**** LISTED RECORDS ****
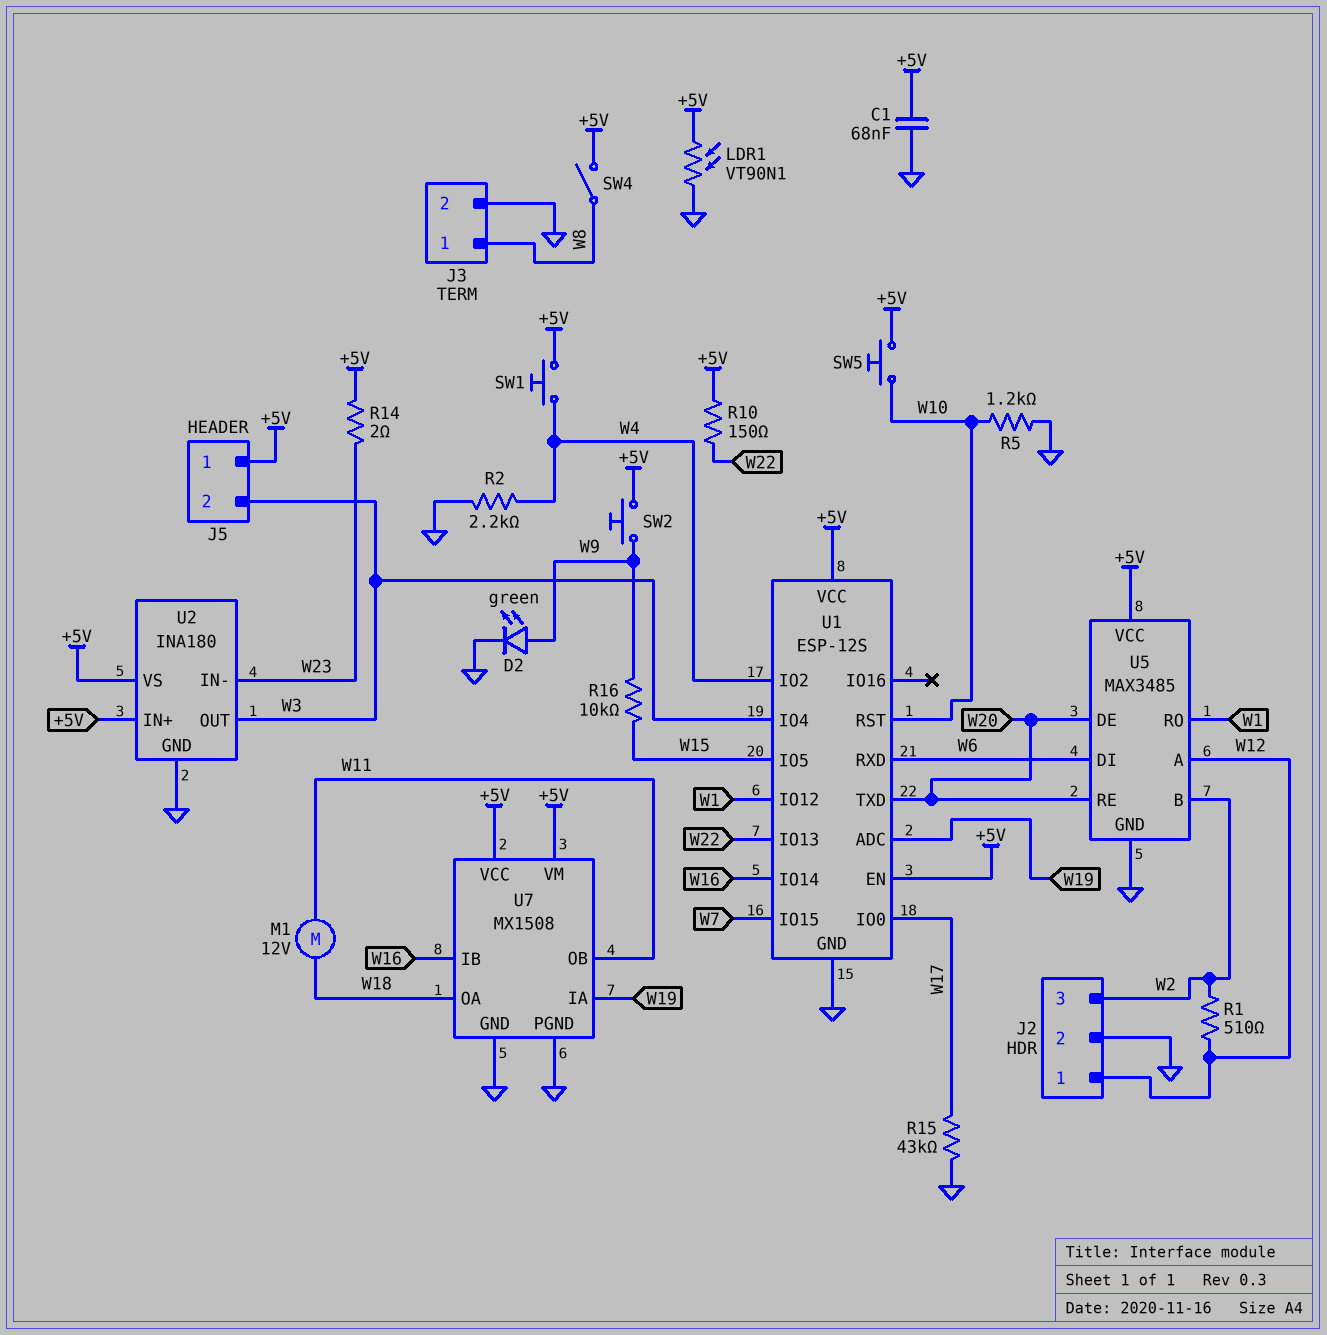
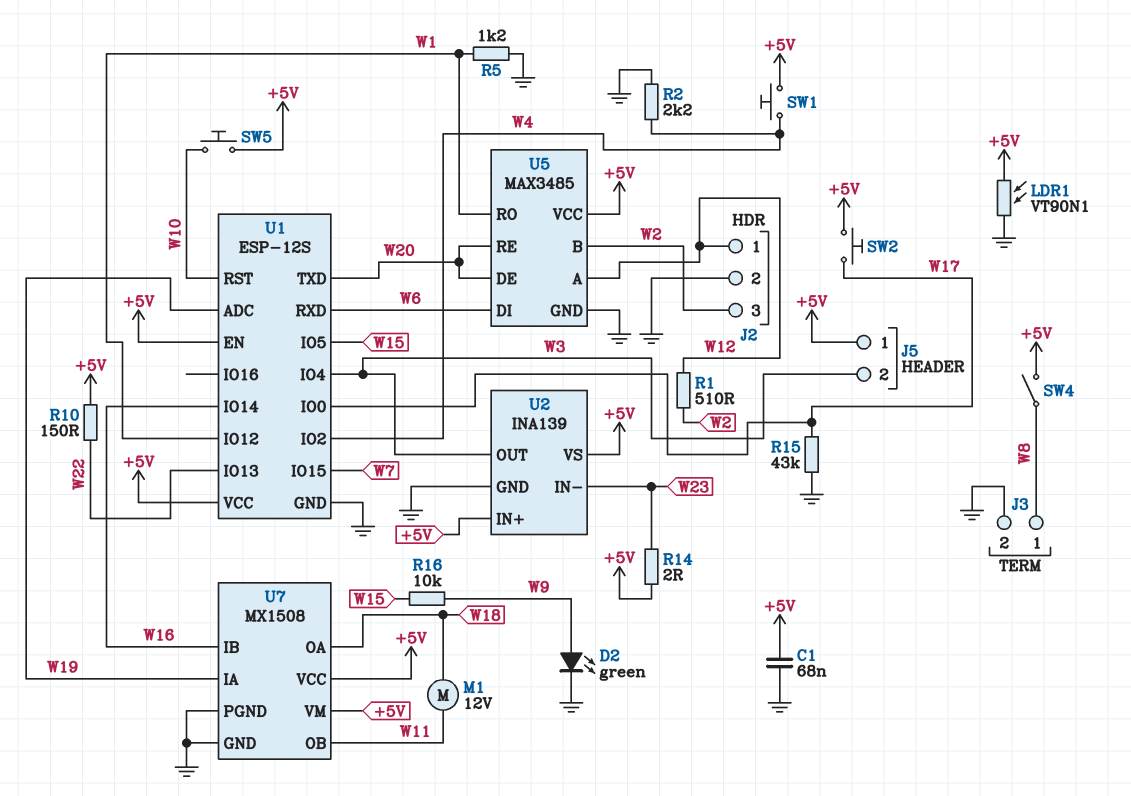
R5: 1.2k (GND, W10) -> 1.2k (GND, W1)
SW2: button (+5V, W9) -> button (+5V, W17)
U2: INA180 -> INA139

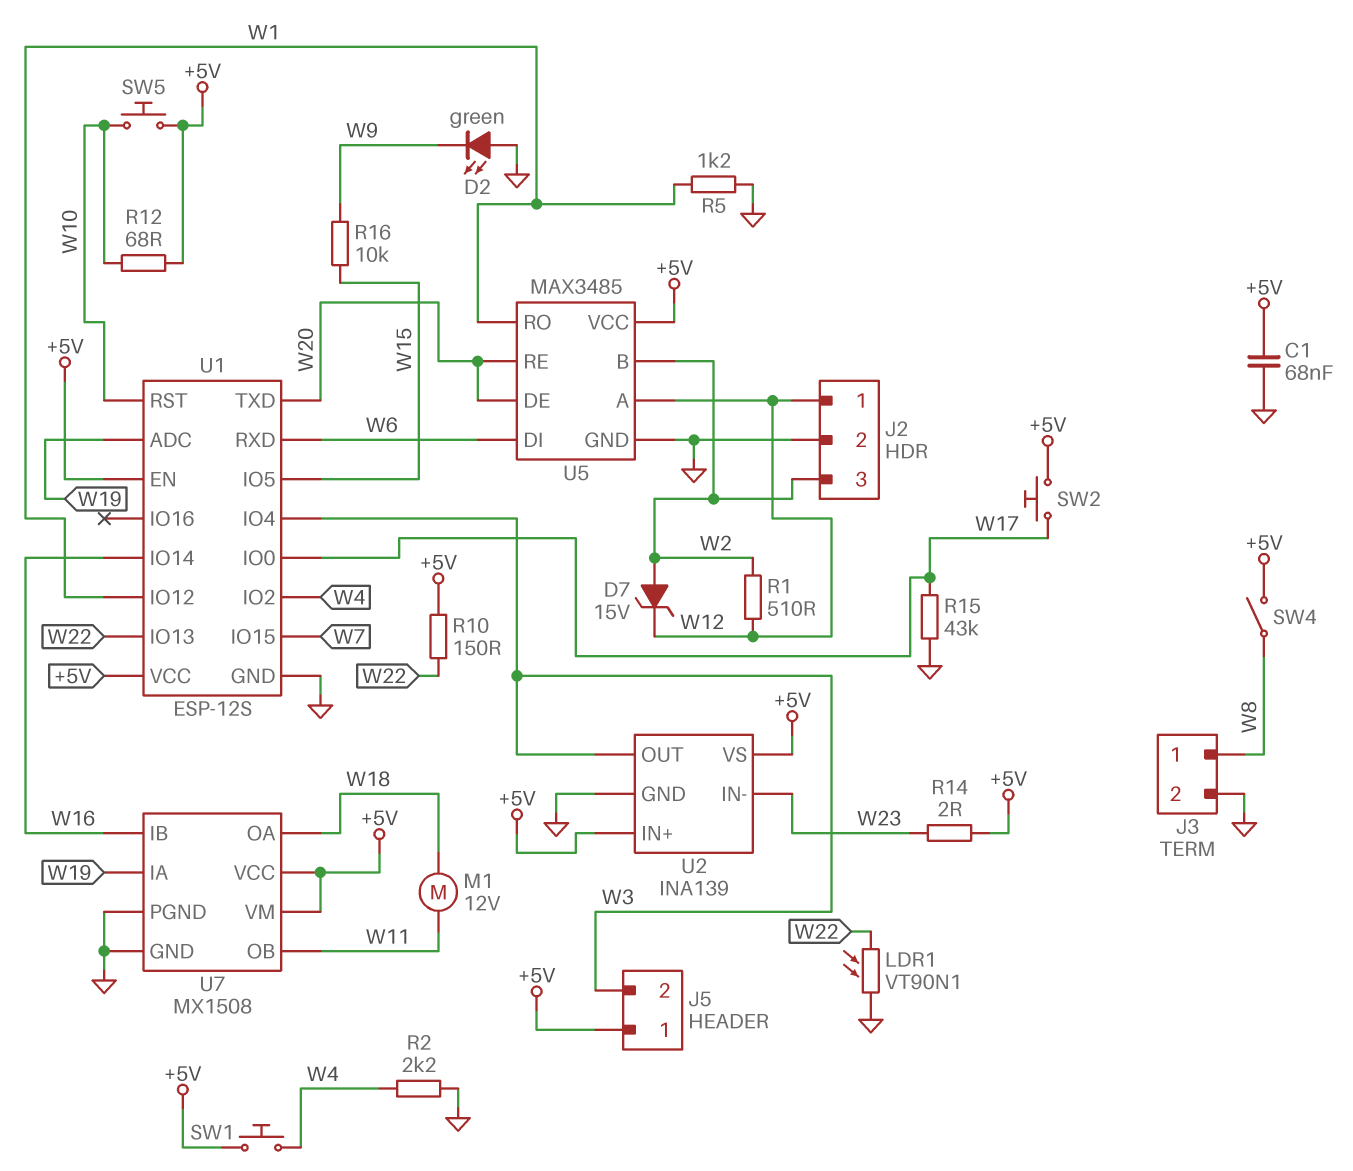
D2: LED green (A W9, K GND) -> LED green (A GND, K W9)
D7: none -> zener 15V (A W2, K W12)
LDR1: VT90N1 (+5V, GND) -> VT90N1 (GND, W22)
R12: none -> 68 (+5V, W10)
****
Please set down the records above verbatim, with each picture left out.

▸ **RESPONSE BOX**:
R5: 1.2k (GND, W10) -> 1.2k (GND, W1)
SW2: button (+5V, W9) -> button (+5V, W17)
U2: INA180 -> INA139

D2: LED green (A W9, K GND) -> LED green (A GND, K W9)
D7: none -> zener 15V (A W2, K W12)
LDR1: VT90N1 (+5V, GND) -> VT90N1 (GND, W22)
R12: none -> 68 (+5V, W10)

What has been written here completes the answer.